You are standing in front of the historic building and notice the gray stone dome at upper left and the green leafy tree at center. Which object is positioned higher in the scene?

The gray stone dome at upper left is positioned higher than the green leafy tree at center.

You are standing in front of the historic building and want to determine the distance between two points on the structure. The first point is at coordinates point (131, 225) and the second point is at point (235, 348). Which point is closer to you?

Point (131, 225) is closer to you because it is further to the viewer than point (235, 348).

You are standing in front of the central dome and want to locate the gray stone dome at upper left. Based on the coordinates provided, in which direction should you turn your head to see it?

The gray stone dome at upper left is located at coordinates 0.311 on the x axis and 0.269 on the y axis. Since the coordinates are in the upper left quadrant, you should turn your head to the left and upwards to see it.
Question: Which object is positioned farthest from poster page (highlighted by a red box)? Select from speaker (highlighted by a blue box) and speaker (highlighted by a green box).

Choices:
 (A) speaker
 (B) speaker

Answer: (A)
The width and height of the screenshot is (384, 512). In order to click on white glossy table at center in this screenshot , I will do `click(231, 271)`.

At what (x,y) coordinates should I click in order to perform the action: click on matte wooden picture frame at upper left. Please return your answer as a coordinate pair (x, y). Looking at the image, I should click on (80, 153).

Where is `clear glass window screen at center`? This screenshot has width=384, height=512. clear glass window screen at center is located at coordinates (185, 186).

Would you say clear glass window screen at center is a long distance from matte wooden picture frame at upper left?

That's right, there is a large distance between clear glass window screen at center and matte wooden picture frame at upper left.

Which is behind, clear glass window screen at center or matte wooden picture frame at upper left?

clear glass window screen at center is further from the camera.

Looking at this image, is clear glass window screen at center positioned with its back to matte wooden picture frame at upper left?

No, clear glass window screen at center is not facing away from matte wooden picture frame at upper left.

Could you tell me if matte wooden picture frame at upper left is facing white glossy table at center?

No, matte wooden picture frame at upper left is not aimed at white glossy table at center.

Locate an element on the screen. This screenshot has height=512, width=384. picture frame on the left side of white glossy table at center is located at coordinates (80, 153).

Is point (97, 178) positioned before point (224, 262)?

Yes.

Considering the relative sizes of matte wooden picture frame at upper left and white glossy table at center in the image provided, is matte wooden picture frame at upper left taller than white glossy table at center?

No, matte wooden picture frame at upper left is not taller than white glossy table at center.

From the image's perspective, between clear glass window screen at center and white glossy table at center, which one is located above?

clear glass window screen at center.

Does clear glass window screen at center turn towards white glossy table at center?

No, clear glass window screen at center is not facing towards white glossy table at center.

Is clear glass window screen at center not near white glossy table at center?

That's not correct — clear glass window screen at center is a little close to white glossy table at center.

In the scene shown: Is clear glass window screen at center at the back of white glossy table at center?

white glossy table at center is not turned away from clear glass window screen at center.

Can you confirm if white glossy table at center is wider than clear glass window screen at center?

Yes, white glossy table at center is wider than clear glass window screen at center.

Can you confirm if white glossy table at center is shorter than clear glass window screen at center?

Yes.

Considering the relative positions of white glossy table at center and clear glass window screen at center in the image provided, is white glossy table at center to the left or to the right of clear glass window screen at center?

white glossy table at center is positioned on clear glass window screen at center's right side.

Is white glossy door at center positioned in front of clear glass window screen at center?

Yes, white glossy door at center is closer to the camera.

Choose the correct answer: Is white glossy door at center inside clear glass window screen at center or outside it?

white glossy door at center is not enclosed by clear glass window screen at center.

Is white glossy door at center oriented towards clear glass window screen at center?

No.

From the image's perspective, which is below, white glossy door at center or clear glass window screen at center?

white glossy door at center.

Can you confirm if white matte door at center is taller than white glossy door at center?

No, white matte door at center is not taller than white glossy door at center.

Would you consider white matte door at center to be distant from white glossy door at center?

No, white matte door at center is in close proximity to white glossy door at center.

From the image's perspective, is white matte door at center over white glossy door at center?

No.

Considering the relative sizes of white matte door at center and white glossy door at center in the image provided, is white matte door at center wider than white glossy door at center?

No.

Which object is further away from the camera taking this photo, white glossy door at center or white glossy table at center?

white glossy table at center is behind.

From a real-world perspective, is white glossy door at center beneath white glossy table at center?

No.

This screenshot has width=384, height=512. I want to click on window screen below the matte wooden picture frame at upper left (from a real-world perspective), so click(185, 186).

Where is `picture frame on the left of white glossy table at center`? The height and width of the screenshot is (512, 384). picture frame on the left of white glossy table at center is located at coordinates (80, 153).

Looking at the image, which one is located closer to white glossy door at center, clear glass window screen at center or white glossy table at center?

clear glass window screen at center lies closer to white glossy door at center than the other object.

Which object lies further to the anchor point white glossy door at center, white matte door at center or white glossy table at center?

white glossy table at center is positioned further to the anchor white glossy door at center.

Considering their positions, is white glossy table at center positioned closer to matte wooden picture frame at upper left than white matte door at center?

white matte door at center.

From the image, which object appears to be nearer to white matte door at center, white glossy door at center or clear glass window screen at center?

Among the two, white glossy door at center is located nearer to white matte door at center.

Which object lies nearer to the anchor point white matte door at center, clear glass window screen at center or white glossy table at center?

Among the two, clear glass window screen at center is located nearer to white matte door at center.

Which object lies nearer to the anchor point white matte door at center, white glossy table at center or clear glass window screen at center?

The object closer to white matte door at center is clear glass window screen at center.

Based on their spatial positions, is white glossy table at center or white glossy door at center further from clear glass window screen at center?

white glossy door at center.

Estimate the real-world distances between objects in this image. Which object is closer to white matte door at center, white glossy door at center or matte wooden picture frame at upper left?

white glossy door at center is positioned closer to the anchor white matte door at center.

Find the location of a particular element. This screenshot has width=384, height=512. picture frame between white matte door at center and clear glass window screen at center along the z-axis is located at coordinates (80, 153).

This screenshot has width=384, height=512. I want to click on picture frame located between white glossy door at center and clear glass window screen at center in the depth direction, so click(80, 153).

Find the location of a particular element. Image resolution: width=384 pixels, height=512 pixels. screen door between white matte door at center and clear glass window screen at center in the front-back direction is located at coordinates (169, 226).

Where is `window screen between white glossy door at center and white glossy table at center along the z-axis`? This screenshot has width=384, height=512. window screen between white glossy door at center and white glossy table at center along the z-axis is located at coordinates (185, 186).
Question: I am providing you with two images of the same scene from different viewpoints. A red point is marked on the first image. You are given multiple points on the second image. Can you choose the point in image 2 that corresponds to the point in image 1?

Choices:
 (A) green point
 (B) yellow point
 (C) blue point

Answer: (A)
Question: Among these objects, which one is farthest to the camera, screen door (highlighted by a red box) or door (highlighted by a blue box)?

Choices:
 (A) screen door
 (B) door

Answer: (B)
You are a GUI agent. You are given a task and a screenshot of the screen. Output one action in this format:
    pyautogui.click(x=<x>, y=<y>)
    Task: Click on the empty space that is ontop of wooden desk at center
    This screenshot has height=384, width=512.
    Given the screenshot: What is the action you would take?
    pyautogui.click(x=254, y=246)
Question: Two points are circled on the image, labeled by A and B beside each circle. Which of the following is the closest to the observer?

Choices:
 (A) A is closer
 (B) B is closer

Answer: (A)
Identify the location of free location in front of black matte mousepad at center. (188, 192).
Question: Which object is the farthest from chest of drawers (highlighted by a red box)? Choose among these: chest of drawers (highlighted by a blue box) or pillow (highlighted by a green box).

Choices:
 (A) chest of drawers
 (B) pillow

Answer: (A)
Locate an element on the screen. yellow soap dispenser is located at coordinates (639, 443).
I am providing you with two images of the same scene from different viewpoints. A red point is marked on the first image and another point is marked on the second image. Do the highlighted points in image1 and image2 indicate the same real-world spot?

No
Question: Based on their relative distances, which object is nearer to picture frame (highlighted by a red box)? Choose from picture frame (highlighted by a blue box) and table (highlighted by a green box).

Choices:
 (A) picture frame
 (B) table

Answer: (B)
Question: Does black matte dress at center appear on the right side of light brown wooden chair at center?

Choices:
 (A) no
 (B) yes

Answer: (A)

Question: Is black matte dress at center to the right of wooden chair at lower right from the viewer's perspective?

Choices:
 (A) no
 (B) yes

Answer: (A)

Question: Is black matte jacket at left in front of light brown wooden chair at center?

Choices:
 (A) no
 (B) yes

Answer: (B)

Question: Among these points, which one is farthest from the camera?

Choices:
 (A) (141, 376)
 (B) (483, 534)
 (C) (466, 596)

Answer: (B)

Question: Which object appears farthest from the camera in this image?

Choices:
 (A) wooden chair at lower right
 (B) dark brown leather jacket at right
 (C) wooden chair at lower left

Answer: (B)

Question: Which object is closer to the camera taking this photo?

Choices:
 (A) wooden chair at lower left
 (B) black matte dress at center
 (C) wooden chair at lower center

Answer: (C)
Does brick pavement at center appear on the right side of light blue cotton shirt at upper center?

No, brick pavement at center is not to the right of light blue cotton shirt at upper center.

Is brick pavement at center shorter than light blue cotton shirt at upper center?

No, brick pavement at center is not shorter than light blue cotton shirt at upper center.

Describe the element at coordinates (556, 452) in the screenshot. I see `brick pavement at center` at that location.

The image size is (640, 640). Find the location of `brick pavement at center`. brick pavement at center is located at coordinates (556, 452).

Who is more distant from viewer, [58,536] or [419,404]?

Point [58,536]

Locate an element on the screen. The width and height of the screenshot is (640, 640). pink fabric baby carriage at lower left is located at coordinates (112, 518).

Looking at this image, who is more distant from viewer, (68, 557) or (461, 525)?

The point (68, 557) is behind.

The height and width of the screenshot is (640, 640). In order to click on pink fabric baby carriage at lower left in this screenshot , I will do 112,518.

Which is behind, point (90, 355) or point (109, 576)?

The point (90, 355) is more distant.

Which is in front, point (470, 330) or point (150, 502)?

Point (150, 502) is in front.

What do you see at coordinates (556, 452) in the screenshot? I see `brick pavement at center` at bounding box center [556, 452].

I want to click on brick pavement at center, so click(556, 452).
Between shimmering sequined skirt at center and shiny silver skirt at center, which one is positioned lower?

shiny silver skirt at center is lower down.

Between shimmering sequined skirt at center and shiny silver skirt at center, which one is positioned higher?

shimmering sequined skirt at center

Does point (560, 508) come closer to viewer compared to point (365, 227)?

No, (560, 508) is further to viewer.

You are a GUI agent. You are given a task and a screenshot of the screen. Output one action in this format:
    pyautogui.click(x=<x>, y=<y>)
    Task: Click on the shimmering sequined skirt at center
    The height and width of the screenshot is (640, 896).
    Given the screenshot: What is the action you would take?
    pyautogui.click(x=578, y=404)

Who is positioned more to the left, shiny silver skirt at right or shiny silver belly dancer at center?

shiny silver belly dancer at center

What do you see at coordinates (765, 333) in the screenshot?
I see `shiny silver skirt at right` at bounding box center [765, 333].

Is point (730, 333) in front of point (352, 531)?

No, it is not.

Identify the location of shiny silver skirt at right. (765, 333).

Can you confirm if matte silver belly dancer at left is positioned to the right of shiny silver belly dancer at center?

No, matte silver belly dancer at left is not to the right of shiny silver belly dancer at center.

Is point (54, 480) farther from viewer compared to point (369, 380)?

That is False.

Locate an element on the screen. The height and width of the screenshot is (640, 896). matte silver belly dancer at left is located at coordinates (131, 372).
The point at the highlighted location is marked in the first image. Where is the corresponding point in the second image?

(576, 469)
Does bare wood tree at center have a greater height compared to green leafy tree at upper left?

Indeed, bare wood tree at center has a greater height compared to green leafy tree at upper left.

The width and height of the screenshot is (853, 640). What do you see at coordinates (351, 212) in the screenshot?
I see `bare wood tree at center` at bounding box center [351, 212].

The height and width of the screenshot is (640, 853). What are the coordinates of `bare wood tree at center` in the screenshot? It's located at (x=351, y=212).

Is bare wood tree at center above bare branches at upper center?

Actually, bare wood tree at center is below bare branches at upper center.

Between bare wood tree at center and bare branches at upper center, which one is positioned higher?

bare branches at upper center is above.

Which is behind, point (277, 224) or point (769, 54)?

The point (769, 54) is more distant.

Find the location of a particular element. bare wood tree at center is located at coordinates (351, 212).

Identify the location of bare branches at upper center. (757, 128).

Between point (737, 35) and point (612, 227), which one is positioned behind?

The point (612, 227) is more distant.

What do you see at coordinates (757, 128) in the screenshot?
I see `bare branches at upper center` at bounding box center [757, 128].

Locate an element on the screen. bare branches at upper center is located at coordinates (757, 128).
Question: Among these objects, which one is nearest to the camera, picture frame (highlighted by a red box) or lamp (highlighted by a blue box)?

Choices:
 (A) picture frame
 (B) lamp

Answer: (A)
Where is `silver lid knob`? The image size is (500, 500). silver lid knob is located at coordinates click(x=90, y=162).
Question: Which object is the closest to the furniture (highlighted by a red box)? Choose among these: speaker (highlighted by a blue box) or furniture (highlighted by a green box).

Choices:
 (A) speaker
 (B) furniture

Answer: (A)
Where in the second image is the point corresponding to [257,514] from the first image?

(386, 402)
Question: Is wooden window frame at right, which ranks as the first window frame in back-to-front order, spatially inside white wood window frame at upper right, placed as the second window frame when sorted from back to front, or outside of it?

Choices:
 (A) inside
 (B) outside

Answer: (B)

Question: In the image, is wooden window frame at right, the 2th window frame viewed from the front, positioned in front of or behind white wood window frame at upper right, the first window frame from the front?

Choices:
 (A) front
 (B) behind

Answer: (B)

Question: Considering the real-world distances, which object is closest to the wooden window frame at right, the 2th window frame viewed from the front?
══════════════════════════════
__AIM OF THE TASK__: Quote the records word for word, starting with the line that contains "The point (68, 557) is behind." and going on through the line that contains "No, (560, 508) is further to viewer.".

__RESPONSE__:
The point (68, 557) is behind.

The height and width of the screenshot is (640, 640). In order to click on pink fabric baby carriage at lower left in this screenshot , I will do 112,518.

Which is behind, point (90, 355) or point (109, 576)?

The point (90, 355) is more distant.

Which is in front, point (470, 330) or point (150, 502)?

Point (150, 502) is in front.

What do you see at coordinates (556, 452) in the screenshot? I see `brick pavement at center` at bounding box center [556, 452].

I want to click on brick pavement at center, so click(556, 452).
Between shimmering sequined skirt at center and shiny silver skirt at center, which one is positioned lower?

shiny silver skirt at center is lower down.

Between shimmering sequined skirt at center and shiny silver skirt at center, which one is positioned higher?

shimmering sequined skirt at center

Does point (560, 508) come closer to viewer compared to point (365, 227)?

No, (560, 508) is further to viewer.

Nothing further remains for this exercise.